Records supplied:
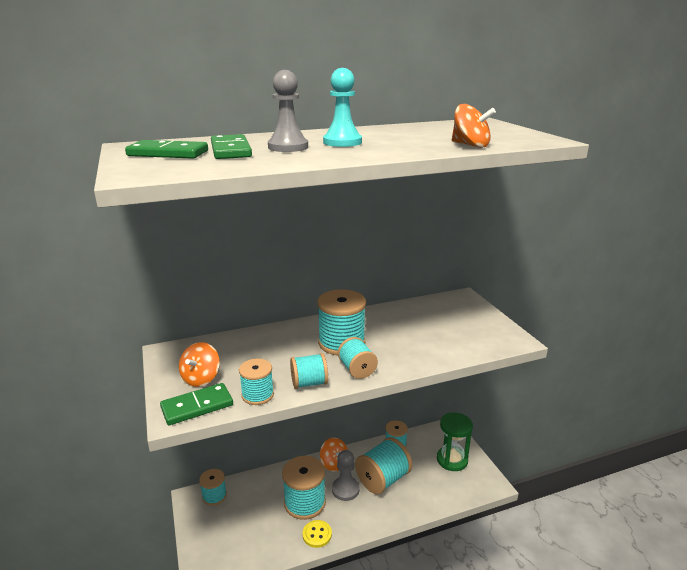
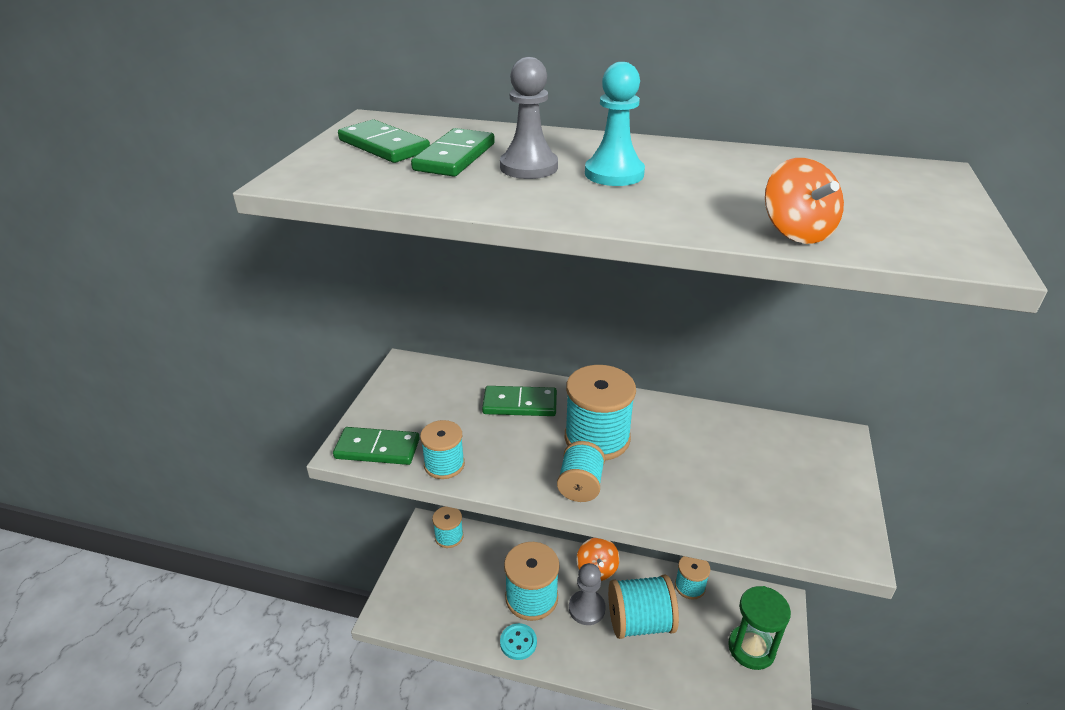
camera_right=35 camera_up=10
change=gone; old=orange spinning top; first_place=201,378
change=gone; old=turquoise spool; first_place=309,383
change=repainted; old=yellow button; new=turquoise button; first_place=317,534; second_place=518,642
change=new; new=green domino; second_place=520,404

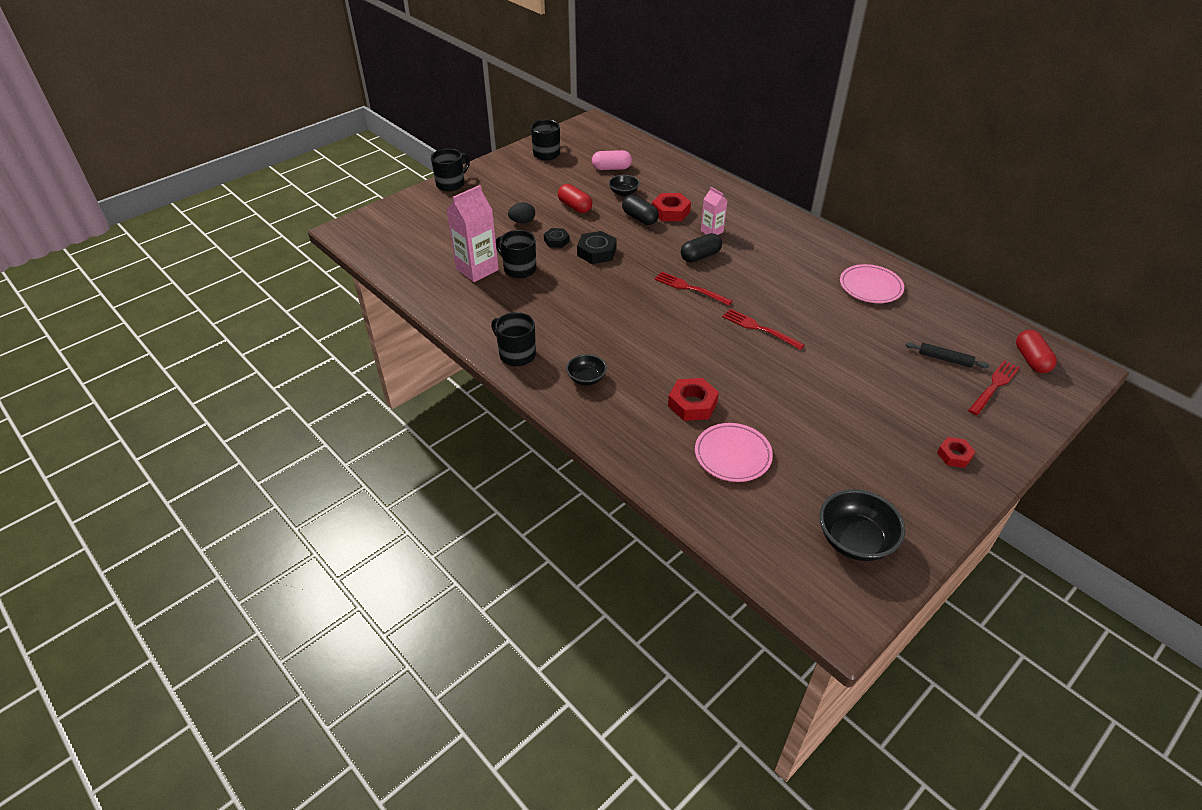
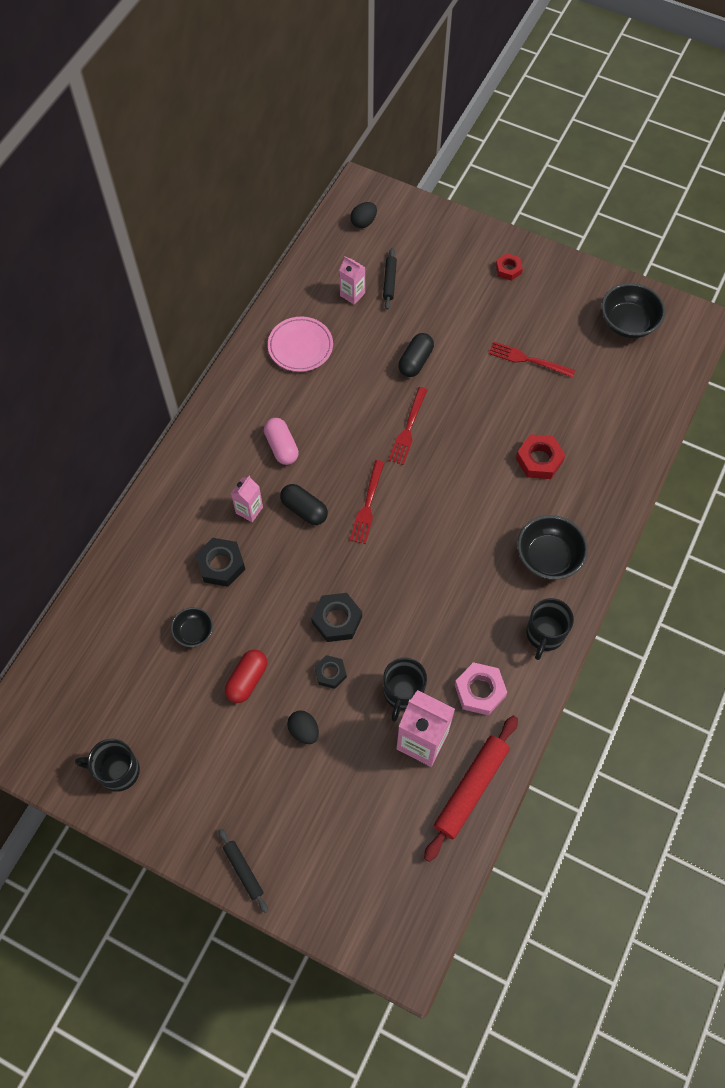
camera_right=-110 camera_up=20
change=swapped; old=black mug; new=black rolling pin; first_place=451,184; second_place=243,871
change=shifted; old=pink capsule; first_place=611,168; second_place=281,447
change=repainted; old=red nut; new=black nut; first_place=670,212; second_place=221,565
change=shifted; old=black capsule; first_place=639,218; second_place=415,361
change=swapped; old=red capsule; new=black egg; first_place=1031,360; second_place=363,222
change=scaled; old=black bowl; first_place=586,378; second_place=548,557; factor=1.7
change=shifted; old=red fork; first_place=994,386; second_place=527,360
change=gone; old=pink plate; first_place=732,455
change=new; new=pink carton; second_place=352,294
change=new; new=pink nut; second_place=480,691
change=new; new=red rolling pin; second_place=470,789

Required work: Give back the full listing verbatim, skipping each picture.

Response:
camera_right=35 camera_up=10
change=gone; old=orange spinning top; first_place=201,378
change=gone; old=turquoise spool; first_place=309,383
change=repainted; old=yellow button; new=turquoise button; first_place=317,534; second_place=518,642
change=new; new=green domino; second_place=520,404

camera_right=-110 camera_up=20
change=swapped; old=black mug; new=black rolling pin; first_place=451,184; second_place=243,871
change=shifted; old=pink capsule; first_place=611,168; second_place=281,447
change=repainted; old=red nut; new=black nut; first_place=670,212; second_place=221,565
change=shifted; old=black capsule; first_place=639,218; second_place=415,361
change=swapped; old=red capsule; new=black egg; first_place=1031,360; second_place=363,222
change=scaled; old=black bowl; first_place=586,378; second_place=548,557; factor=1.7
change=shifted; old=red fork; first_place=994,386; second_place=527,360
change=gone; old=pink plate; first_place=732,455
change=new; new=pink carton; second_place=352,294
change=new; new=pink nut; second_place=480,691
change=new; new=red rolling pin; second_place=470,789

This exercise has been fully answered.